Spatial question listing:

▬▬▬▬▬▬▬▬▬▬

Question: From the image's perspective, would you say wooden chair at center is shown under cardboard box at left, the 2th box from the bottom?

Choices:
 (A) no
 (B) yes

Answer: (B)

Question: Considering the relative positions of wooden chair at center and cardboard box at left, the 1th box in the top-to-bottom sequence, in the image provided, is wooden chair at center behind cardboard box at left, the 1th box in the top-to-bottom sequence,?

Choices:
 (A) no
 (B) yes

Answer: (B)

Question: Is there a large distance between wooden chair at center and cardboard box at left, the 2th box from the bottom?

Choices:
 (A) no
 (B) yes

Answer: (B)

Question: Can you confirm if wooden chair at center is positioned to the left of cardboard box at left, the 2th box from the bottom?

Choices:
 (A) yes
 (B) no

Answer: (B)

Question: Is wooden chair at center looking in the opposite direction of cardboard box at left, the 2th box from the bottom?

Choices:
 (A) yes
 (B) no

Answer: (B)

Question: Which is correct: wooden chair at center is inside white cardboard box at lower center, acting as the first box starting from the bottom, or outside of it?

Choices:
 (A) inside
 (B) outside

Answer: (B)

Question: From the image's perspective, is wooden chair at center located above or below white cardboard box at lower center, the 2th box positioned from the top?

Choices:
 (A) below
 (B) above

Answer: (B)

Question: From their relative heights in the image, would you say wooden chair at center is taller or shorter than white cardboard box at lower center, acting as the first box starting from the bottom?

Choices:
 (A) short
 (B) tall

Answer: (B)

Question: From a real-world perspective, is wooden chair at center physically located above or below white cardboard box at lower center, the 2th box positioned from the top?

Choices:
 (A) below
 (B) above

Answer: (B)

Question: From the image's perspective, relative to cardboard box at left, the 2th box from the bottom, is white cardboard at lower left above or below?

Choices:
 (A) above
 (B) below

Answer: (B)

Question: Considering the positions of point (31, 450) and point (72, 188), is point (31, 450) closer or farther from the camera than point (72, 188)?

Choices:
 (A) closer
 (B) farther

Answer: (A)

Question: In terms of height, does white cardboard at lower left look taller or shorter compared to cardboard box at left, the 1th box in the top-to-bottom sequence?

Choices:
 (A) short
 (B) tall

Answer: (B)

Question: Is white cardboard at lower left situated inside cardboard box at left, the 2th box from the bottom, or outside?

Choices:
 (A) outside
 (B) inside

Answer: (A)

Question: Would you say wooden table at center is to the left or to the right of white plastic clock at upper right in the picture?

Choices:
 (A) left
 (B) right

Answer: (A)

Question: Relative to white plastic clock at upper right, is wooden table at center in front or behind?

▬▬▬▬▬▬▬▬▬▬

Short problem:
How many lines in the listing above contain the word "table"? Reply with the number only.

Answer to this task:
2